START COLLECTED DATA

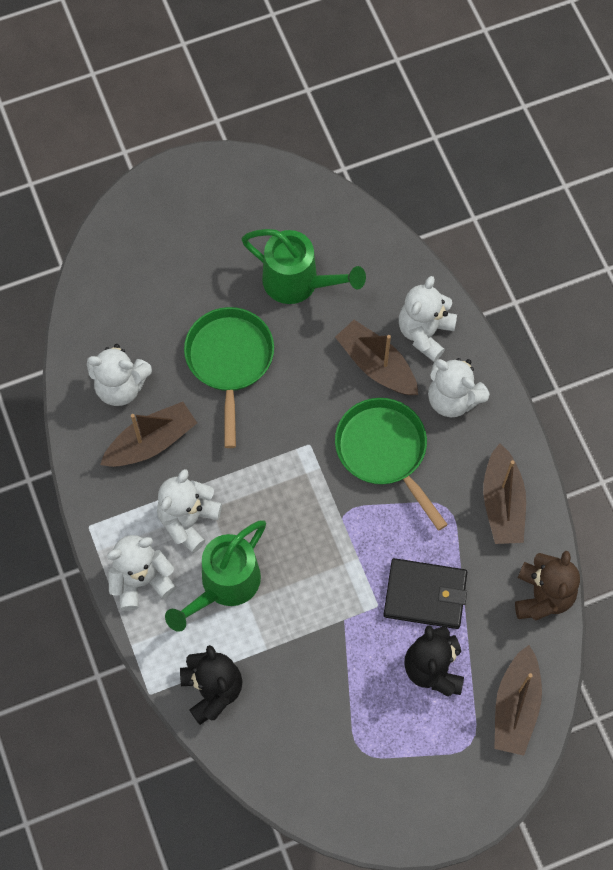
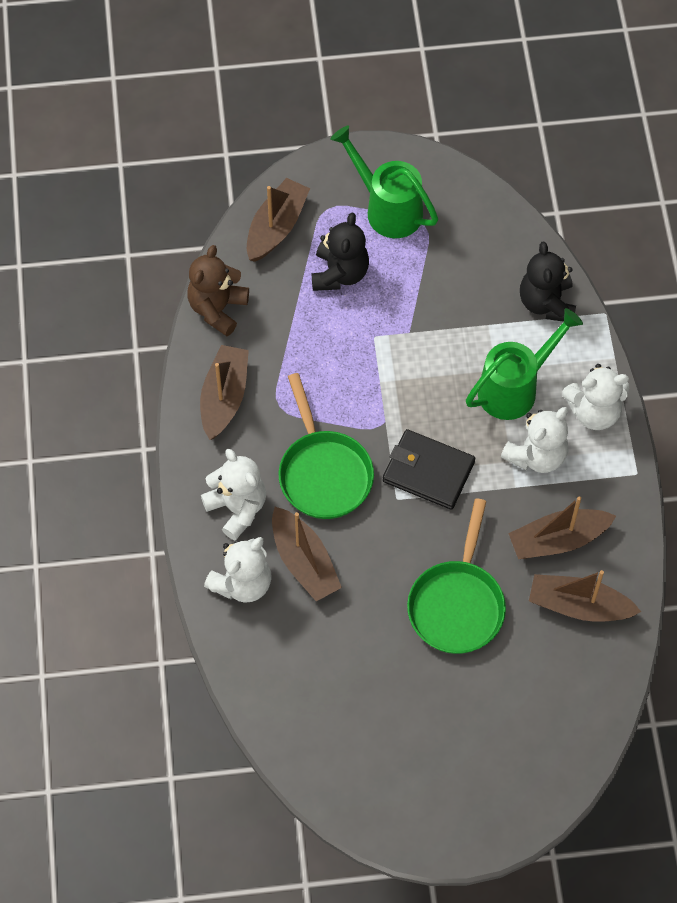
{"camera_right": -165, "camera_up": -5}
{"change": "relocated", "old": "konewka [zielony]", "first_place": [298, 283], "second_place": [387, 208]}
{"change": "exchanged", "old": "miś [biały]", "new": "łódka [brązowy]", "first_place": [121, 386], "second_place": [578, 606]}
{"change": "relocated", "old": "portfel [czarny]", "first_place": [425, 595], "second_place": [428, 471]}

END COLLECTED DATA

## TASK ITEM
From the first line to the last, output the data exactly, without the pictures.

## EXPECTED OUTPUT
{"camera_right": -165, "camera_up": -5}
{"change": "relocated", "old": "konewka [zielony]", "first_place": [298, 283], "second_place": [387, 208]}
{"change": "exchanged", "old": "miś [biały]", "new": "łódka [brązowy]", "first_place": [121, 386], "second_place": [578, 606]}
{"change": "relocated", "old": "portfel [czarny]", "first_place": [425, 595], "second_place": [428, 471]}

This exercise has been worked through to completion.